TASK TO COMPLETE: Copy out the lines of the material that include the string "yellow".

STORED DATA:
-- -- --
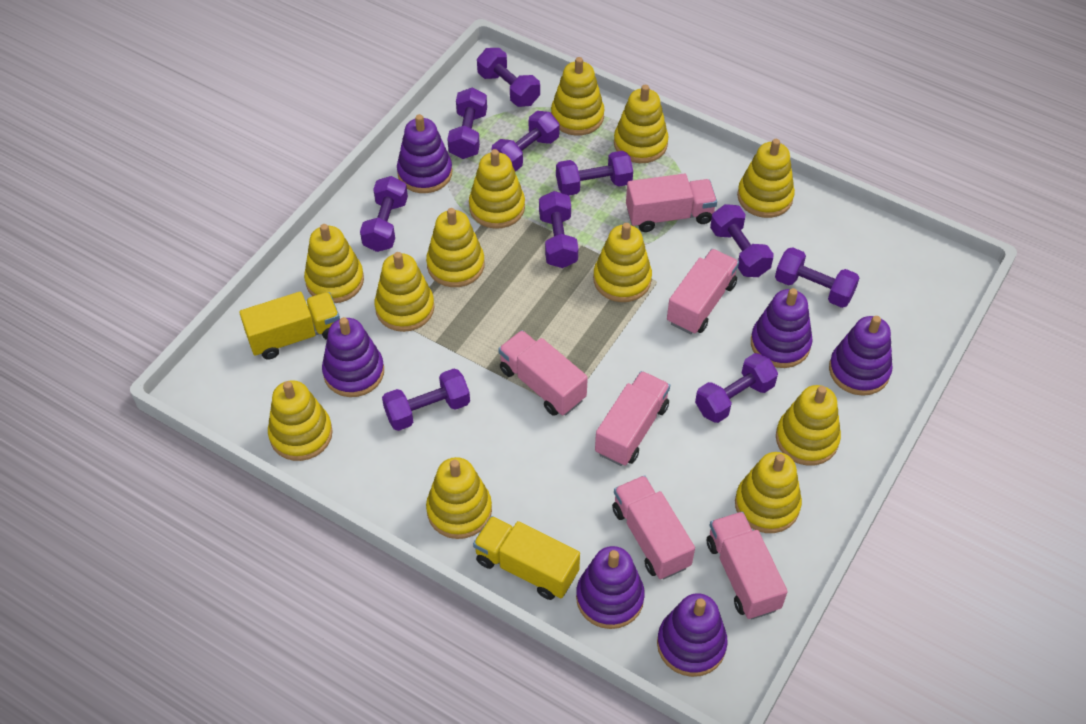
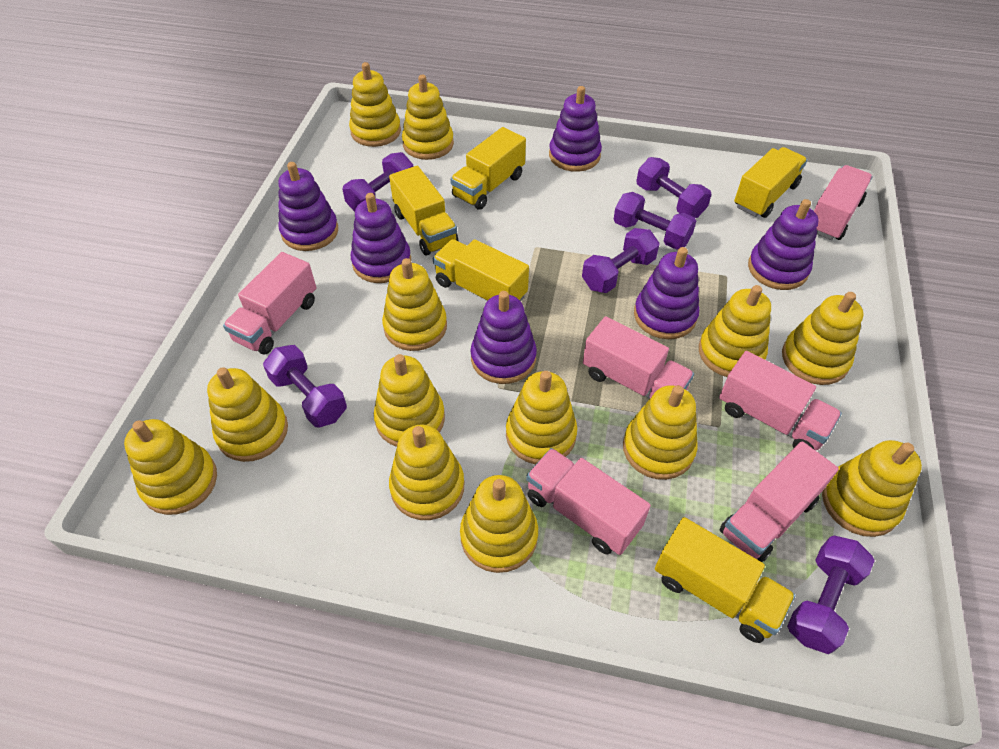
purple dumbbell: 10 -> 6
yellow stacking toy: 12 -> 13
yellow truck: 2 -> 5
-- -- --
SOLUTION TO THE EXERCISE:
yellow stacking toy: 12 -> 13
yellow truck: 2 -> 5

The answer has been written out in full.